Given information:
§ §
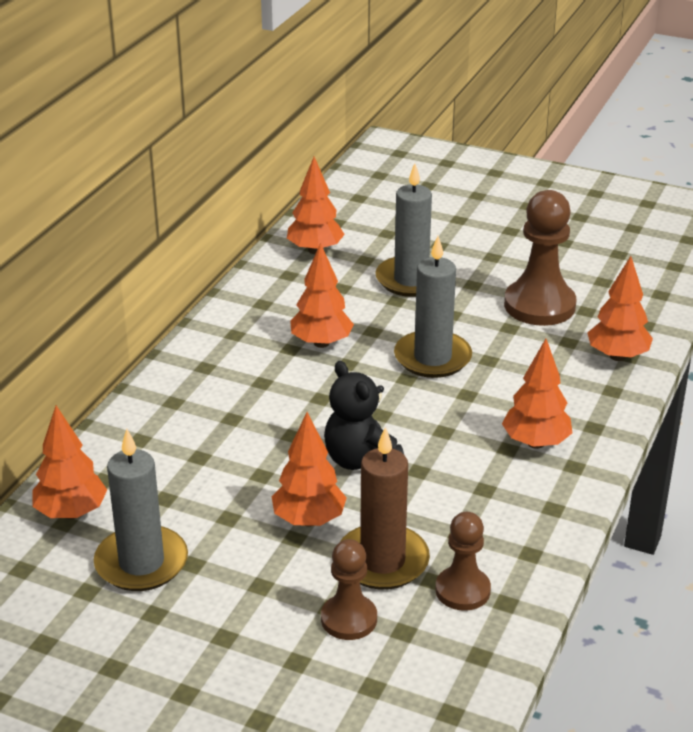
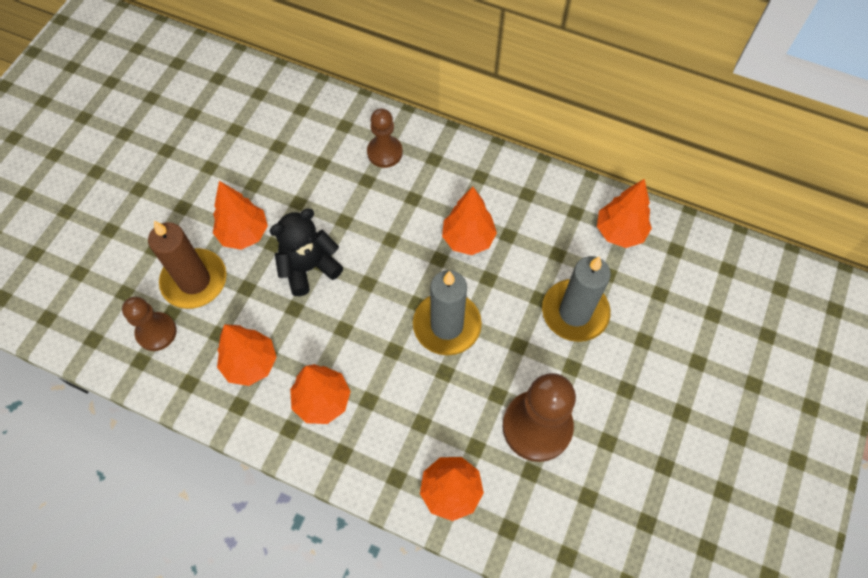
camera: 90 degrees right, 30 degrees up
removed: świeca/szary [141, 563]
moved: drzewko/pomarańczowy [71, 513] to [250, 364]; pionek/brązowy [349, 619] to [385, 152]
§ §
Required action: Exclude all images and return the listing word for word.

Answer space:
camera: 90 degrees right, 30 degrees up
removed: świeca/szary [141, 563]
moved: drzewko/pomarańczowy [71, 513] to [250, 364]; pionek/brązowy [349, 619] to [385, 152]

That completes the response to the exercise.